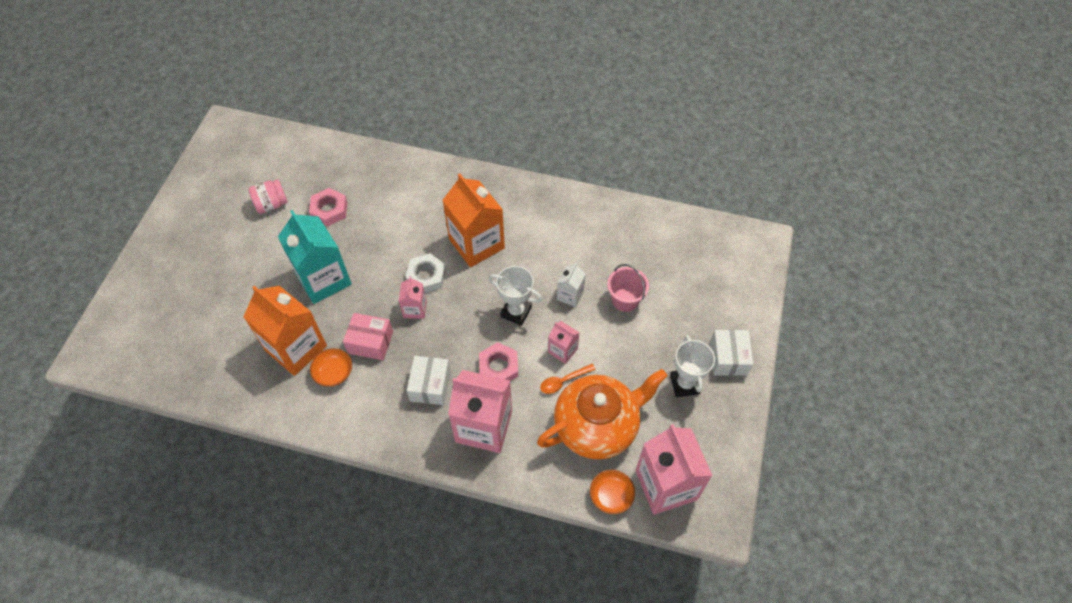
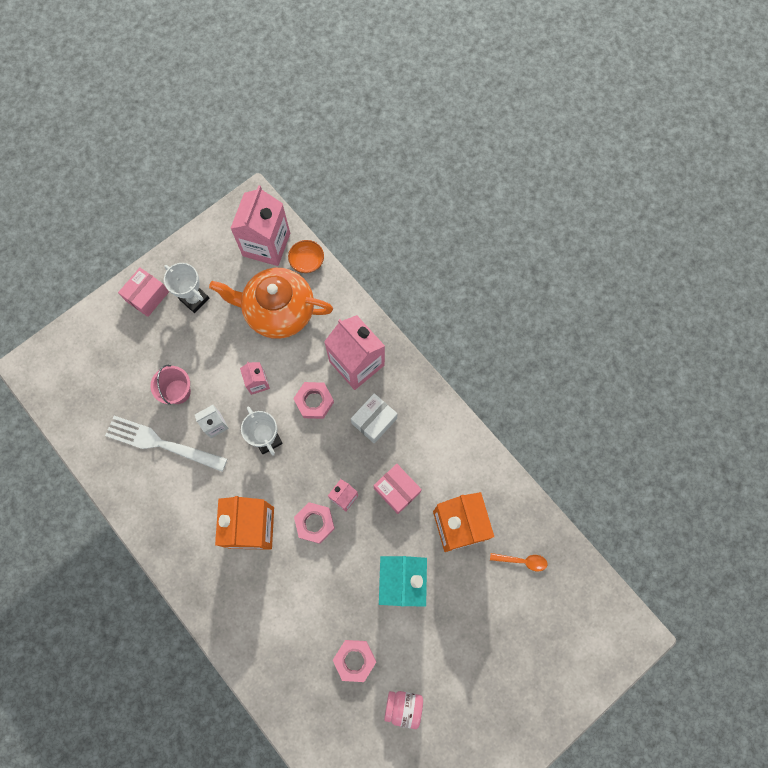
camera: 145 degrees left, 15 degrees up
(333, 373) = (440, 482): orange bowl -> none
(426, 276) = (314, 523): white nut -> pink nut
(563, 381) = (275, 358): orange spoon -> orange spoon (522, 561)
(601, 255) = (162, 443): none -> white fork
(684, 384) = (194, 299): white trophy -> white trophy turned 75 degrees counterclockwise
(728, 358) = (147, 296): white box -> pink box

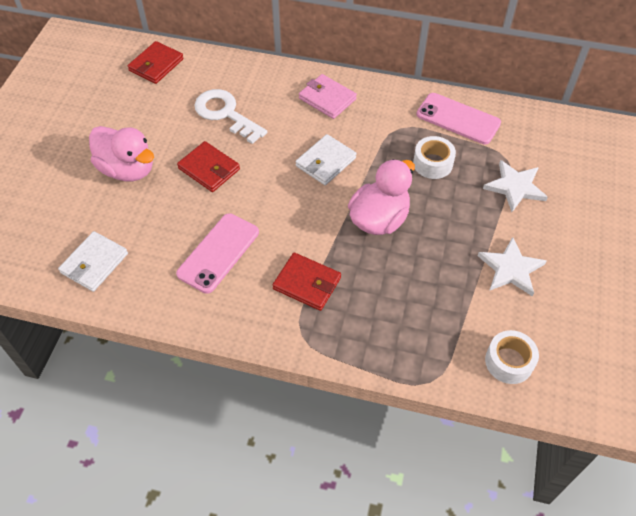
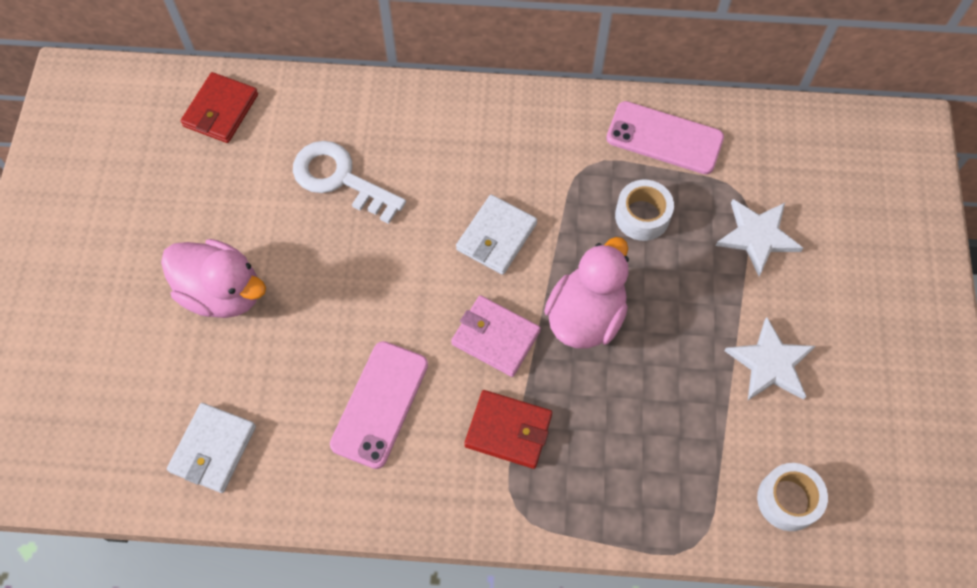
camera: 10 degrees left, 10 degrees up
(209, 169) = (337, 273): red wallet -> none
(327, 99) = (478, 132): pink wallet -> pink wallet (495, 337)

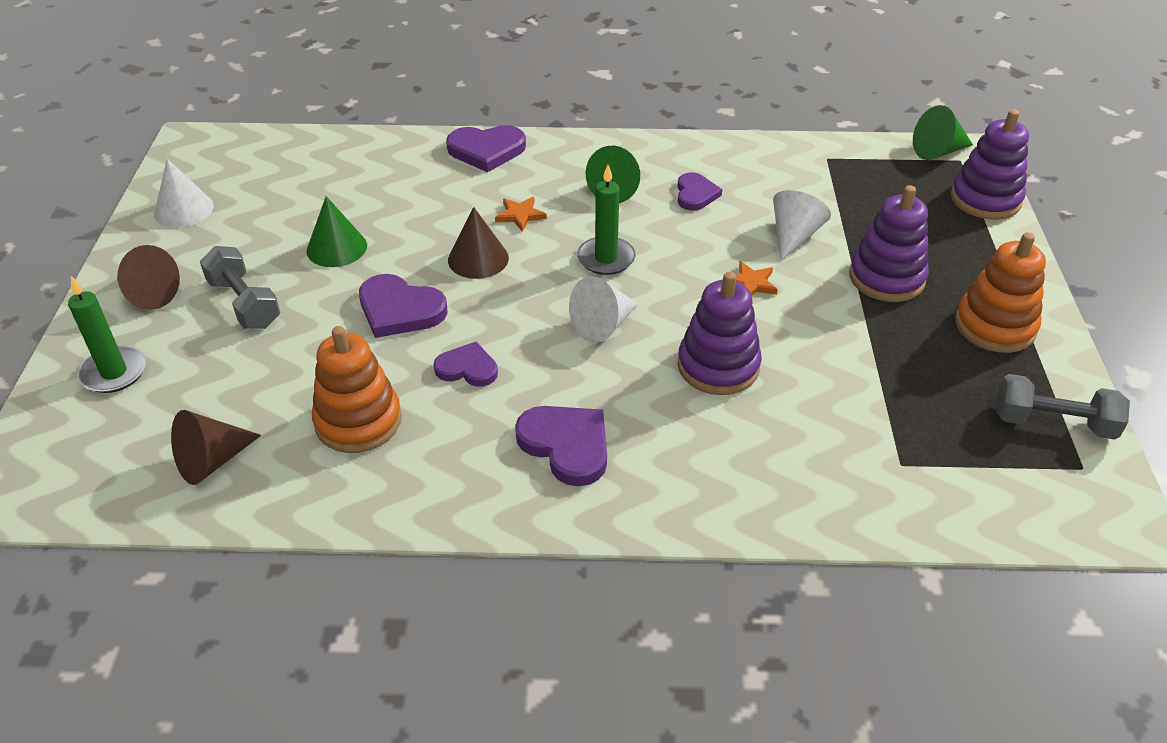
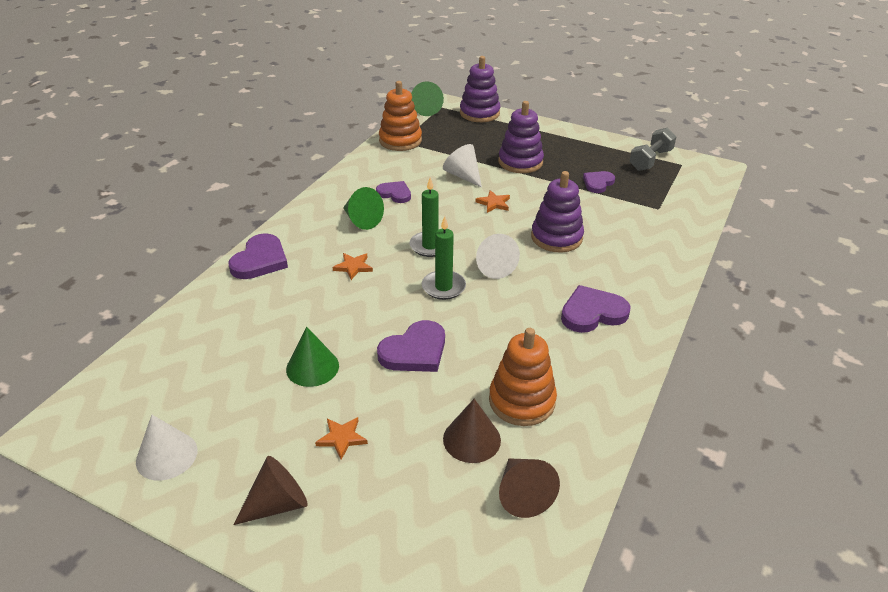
camera: 65 degrees left, 5 degrees down
(114, 372) = (374, 546): green candle -> green candle (443, 287)
(244, 303) = (342, 438): grey dumbbell -> orange star
(467, 368) = (498, 335): purple heart -> purple heart (598, 183)
(478, 259) = (386, 299): brown cone -> brown cone (471, 439)
(994, 326) = (577, 148): orange stacking toy -> orange stacking toy (400, 140)

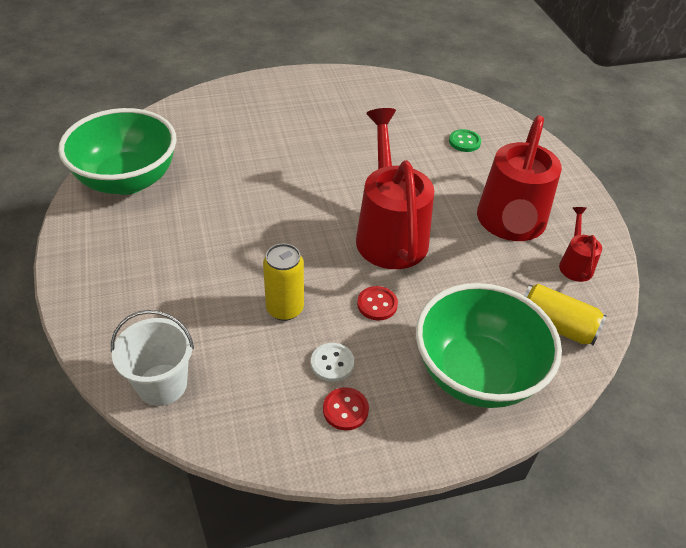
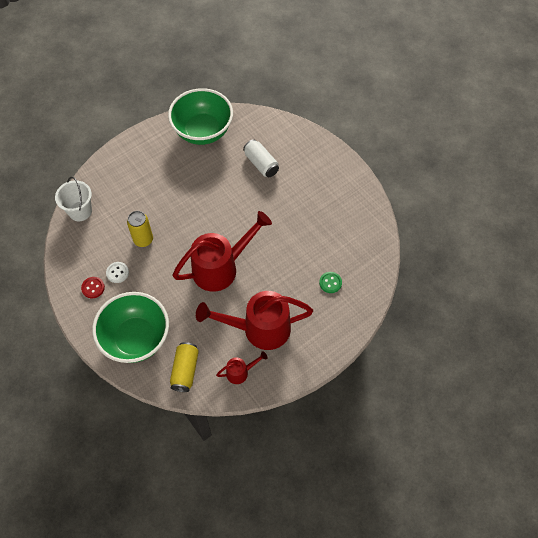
camera: 70 degrees right, 15 degrees up
(236, 142) = (261, 164): none -> white can
(377, 304) = (164, 279): red button -> none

------------------------

— WHAT YOU ARE ASKED TO DO —
From the records above, return each line where "camera" occurs.

— YOUR SOLUTION —
camera: 145 degrees left, 15 degrees up
camera: 10 degrees left, 10 degrees up
camera: 65 degrees left, 5 degrees down
camera: 70 degrees right, 15 degrees up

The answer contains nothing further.